Scene change data

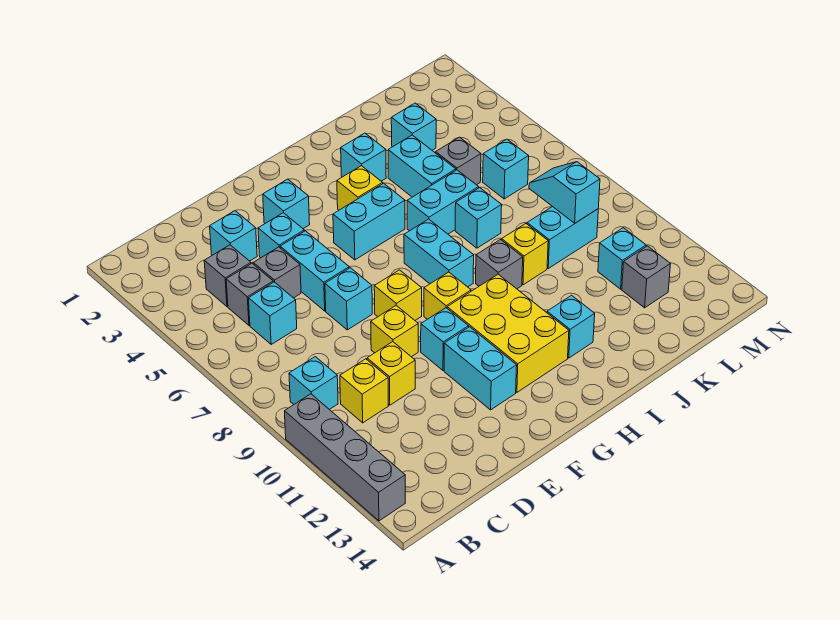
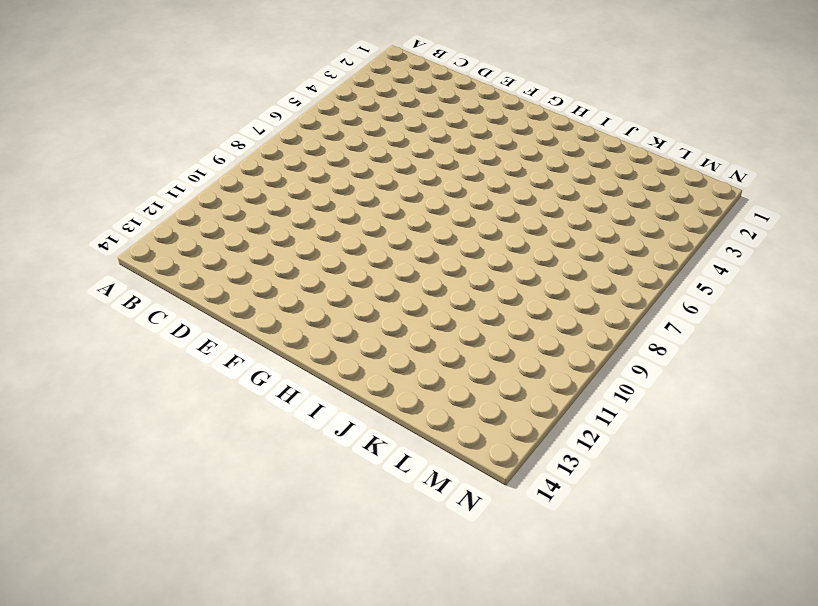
none -> grey 1x4 brick [285,394,405,521]
none -> cyan 1x1 brick [289,357,338,410]
none -> grey 1x1 brick [204,245,251,307]
none -> grey 1x1 brick [226,264,273,325]

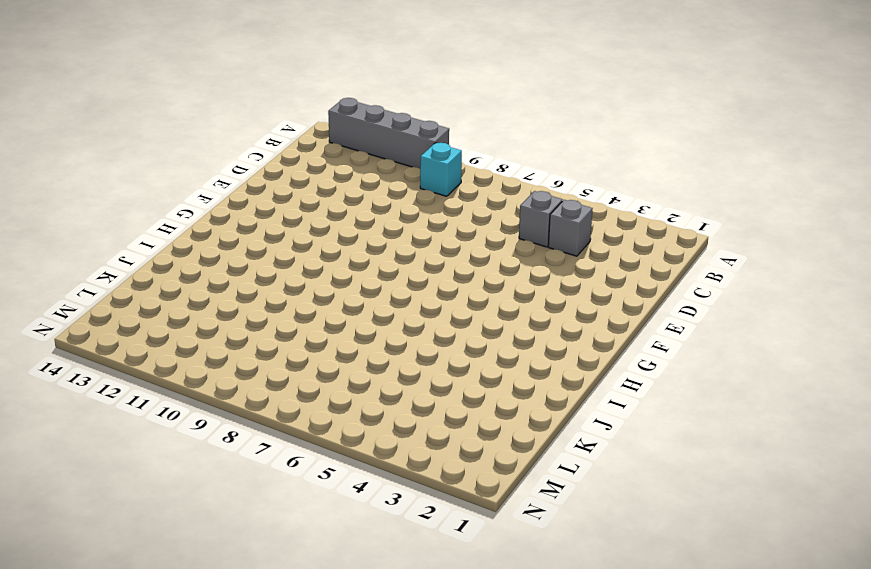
none -> cyan 1x1 brick [249,282,297,344]
none -> yellow 1x1 brick [340,359,388,423]
none -> cyan 1x1 brick [210,211,257,261]
none -> grey 1x1 brick [253,247,301,298]

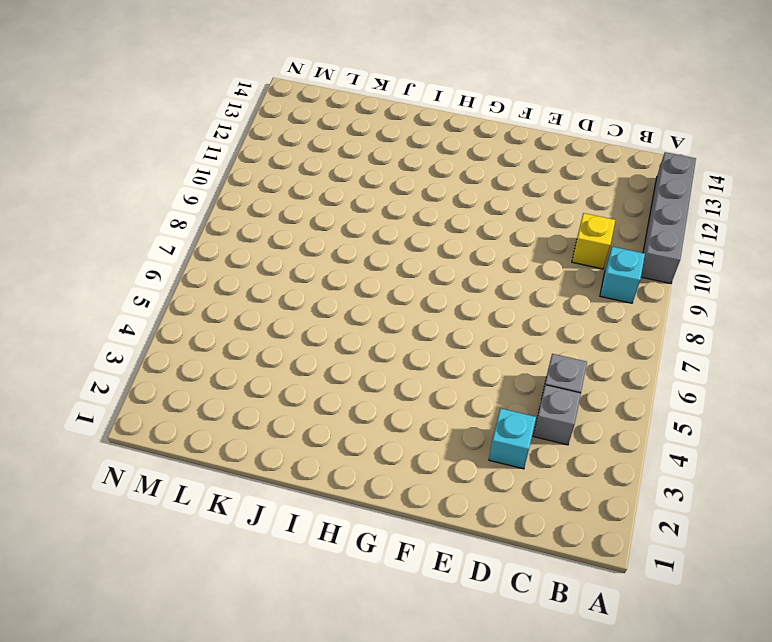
none -> cyan 1x1 brick [249,282,297,344]
none -> grey 1x1 brick [253,247,301,298]
none -> yellow 1x1 brick [367,342,415,405]
none -> cyan 1x1 brick [258,213,304,258]

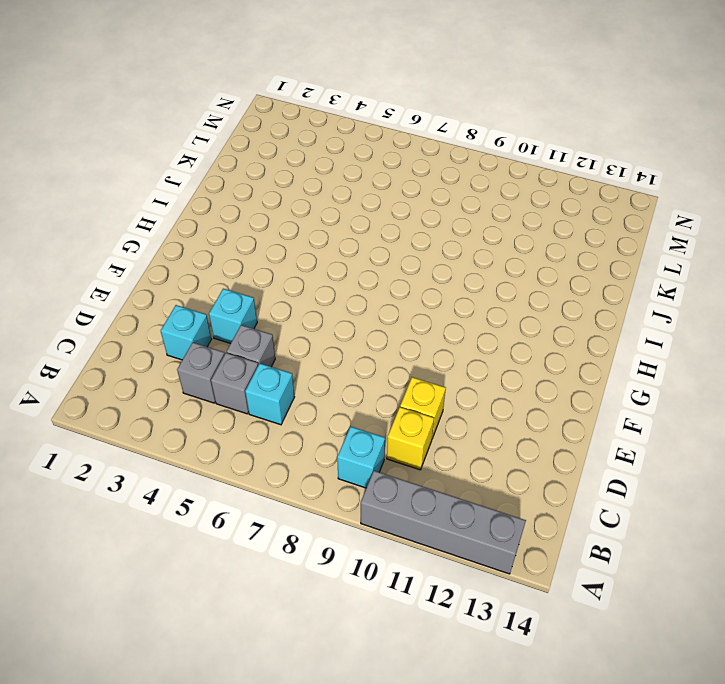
none -> cyan 1x2 brick [280,231,349,311]
none -> cyan 1x1 brick [325,268,372,330]
none -> yellow 1x1 brick [371,305,418,357]
none -> cyan 1x1 brick [263,179,310,229]

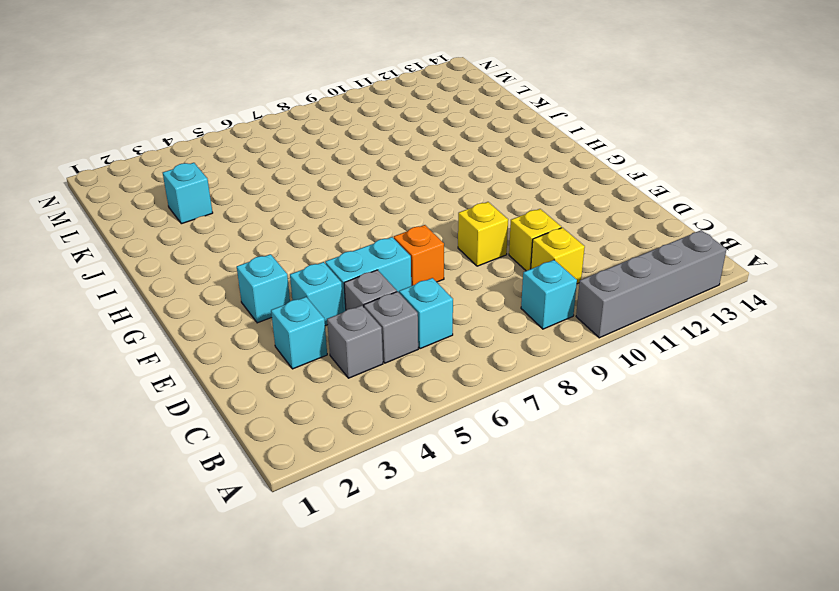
orange 1x1 brick [394,225,444,286] -> cyan 1x1 brick [325,268,372,330]
none -> yellow 1x1 brick [374,270,422,320]
none -> cyan 1x1 brick [421,308,469,371]
none -> cyan 1x2 brick [444,327,517,410]
none -> cyan 1x2 brick [333,183,405,260]

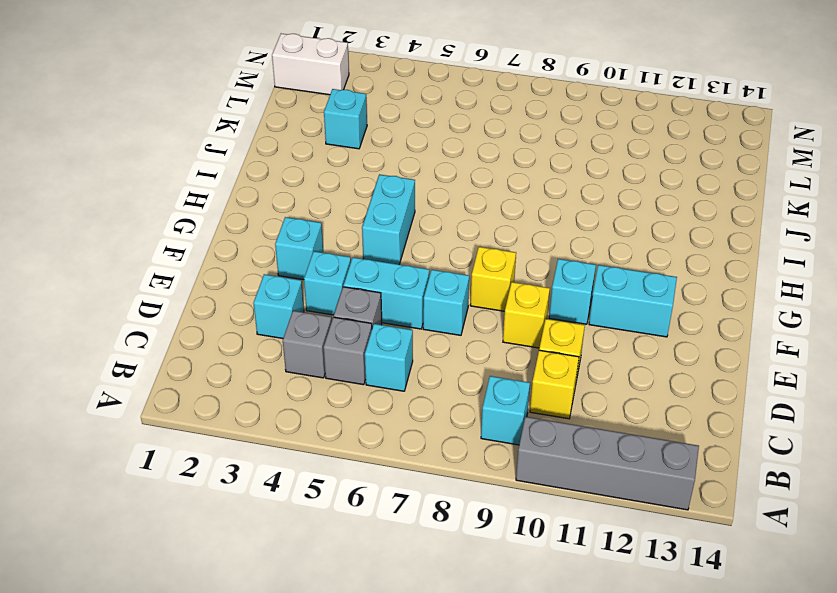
white 1x2 brick [272,34,349,95] -> none
none -> yellow 1x1 brick [424,272,471,319]
none -> yellow 2x3 brick [447,274,569,392]
none -> yellow 1x1 brick [337,166,383,210]
none -> cyan 1x2 brick [404,219,474,287]

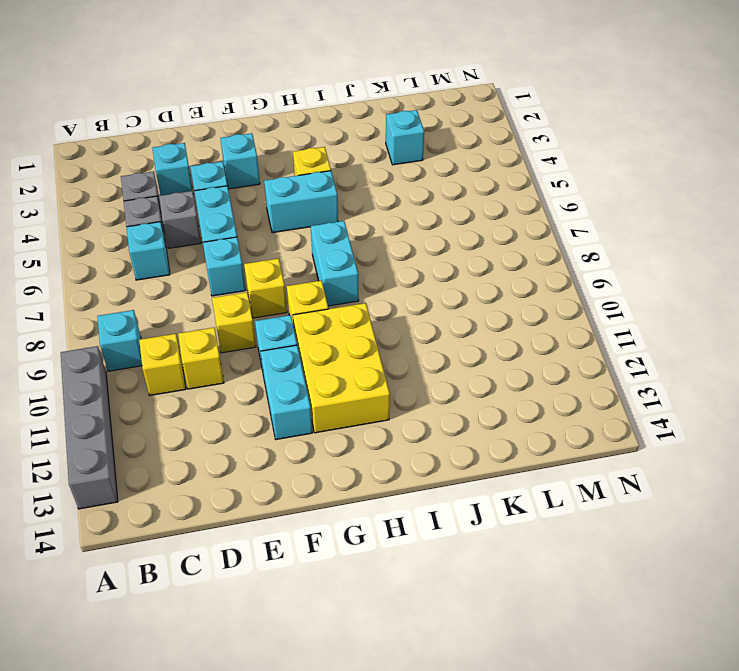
none -> cyan 1x1 brick [341,133,386,181]
none -> cyan 1x2 brick [407,170,479,234]
none -> grey 1x1 brick [476,240,523,289]
none -> cyan 1x1 brick [547,295,595,358]

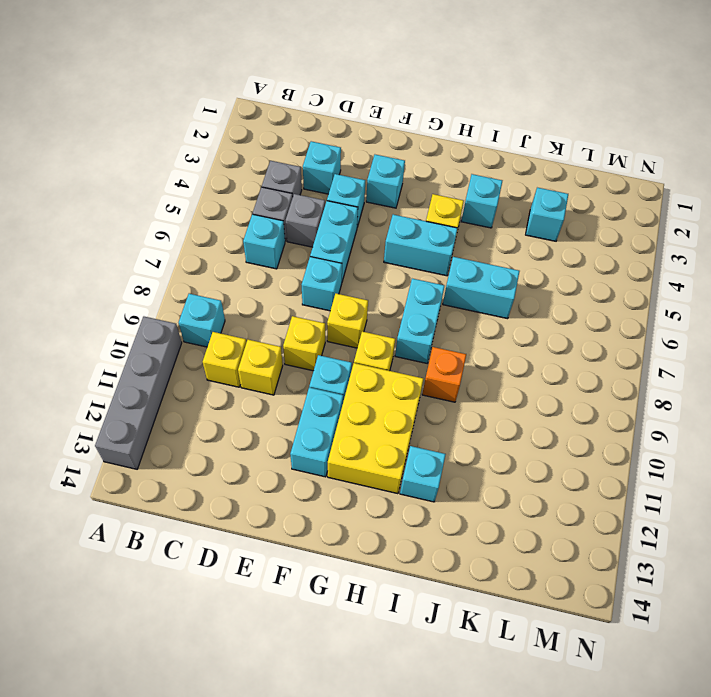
orange 1x1 brick [422,347,466,402] -> grey 1x1 brick [476,240,523,289]
none -> cyan 1x2 brick [388,135,456,197]
none -> cyan 1x1 brick [455,188,502,248]
none -> yellow 1x1 brick [502,224,548,285]
none -> grey 1x1 brick [436,137,481,185]

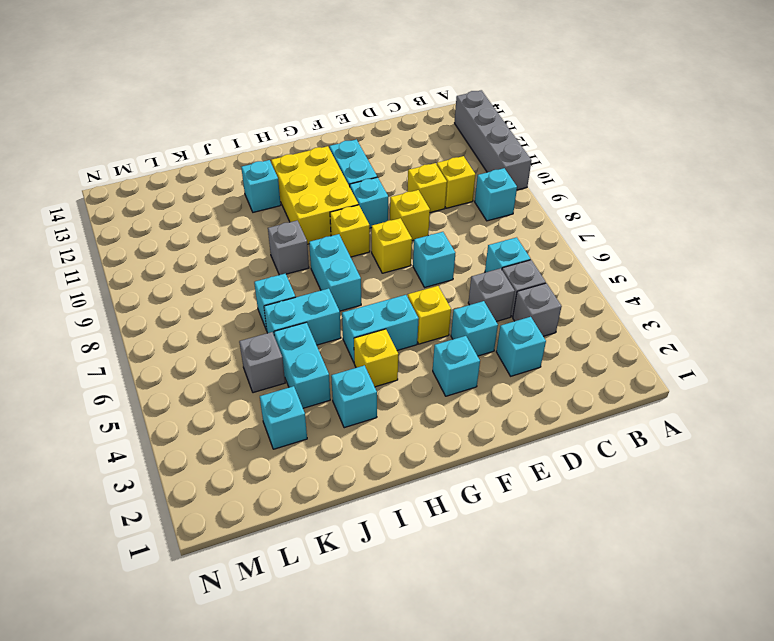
yellow 1x1 brick [408,286,451,344] -> yellow 1x1 brick moved to [502,224,548,285]
none -> cyan 1x2 brick [280,231,349,311]
none -> cyan 1x2 brick [527,207,598,268]
none -> cyan 1x1 brick [483,139,529,199]
none -> cyan 1x1 brick [598,228,646,289]

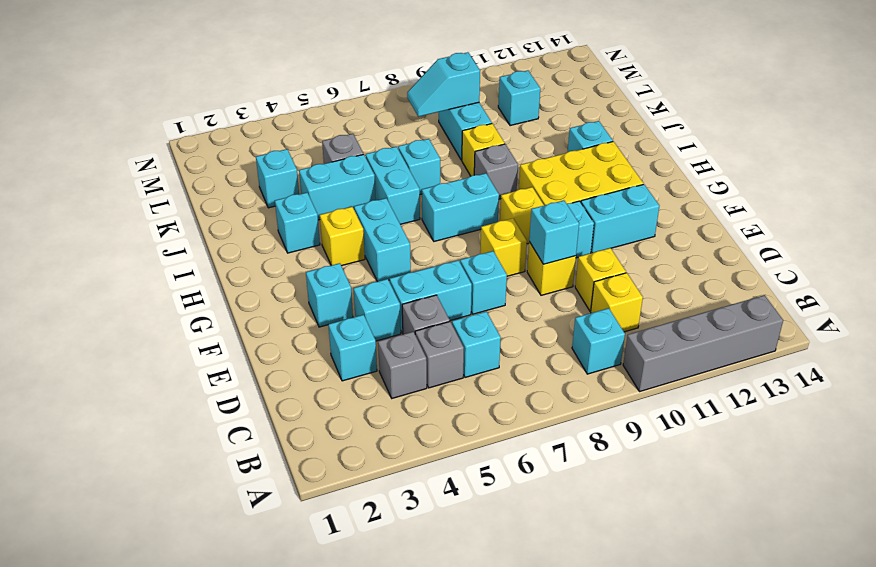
cyan 1x1 brick [529,200,579,264] -> cyan 1x1 brick moved to [483,139,529,199]
none -> grey 1x1 brick [622,246,670,308]

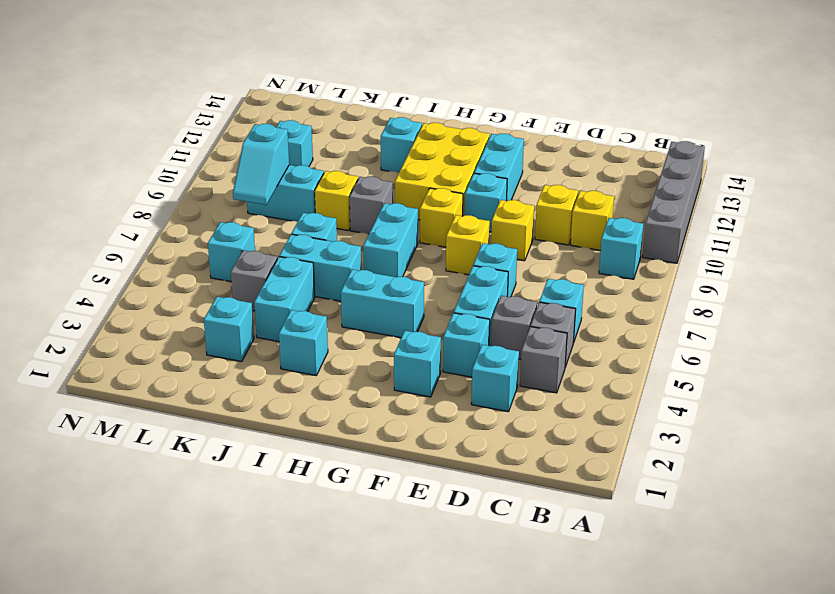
none -> yellow 1x1 brick [337,166,383,210]
none -> grey 1x1 brick [622,246,670,308]

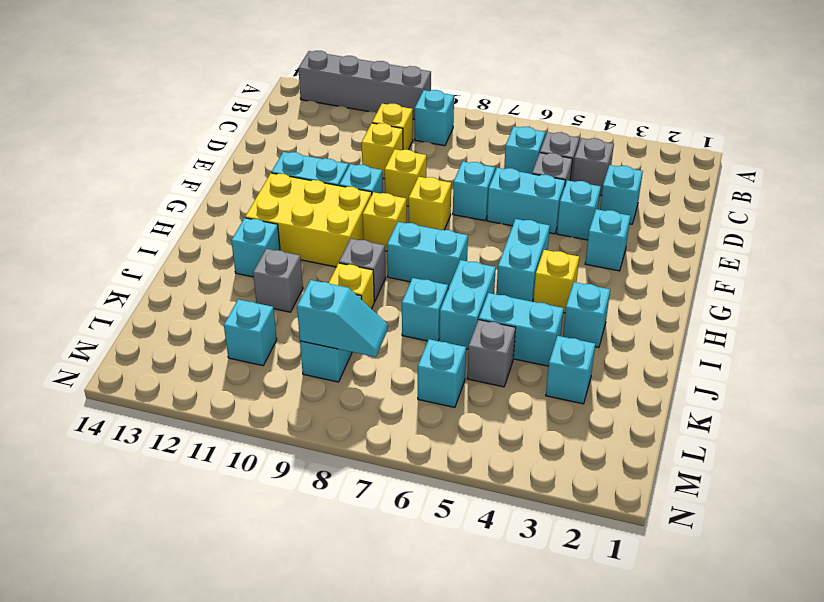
grey 1x1 brick [253,249,303,312] -> grey 1x1 brick moved to [622,246,670,308]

## Task instructions
Search the data for the string "moved". List each line that has it.

## Response box
yellow 1x1 brick [408,286,451,344] -> yellow 1x1 brick moved to [502,224,548,285]
cyan 1x1 brick [529,200,579,264] -> cyan 1x1 brick moved to [483,139,529,199]
grey 1x1 brick [253,249,303,312] -> grey 1x1 brick moved to [622,246,670,308]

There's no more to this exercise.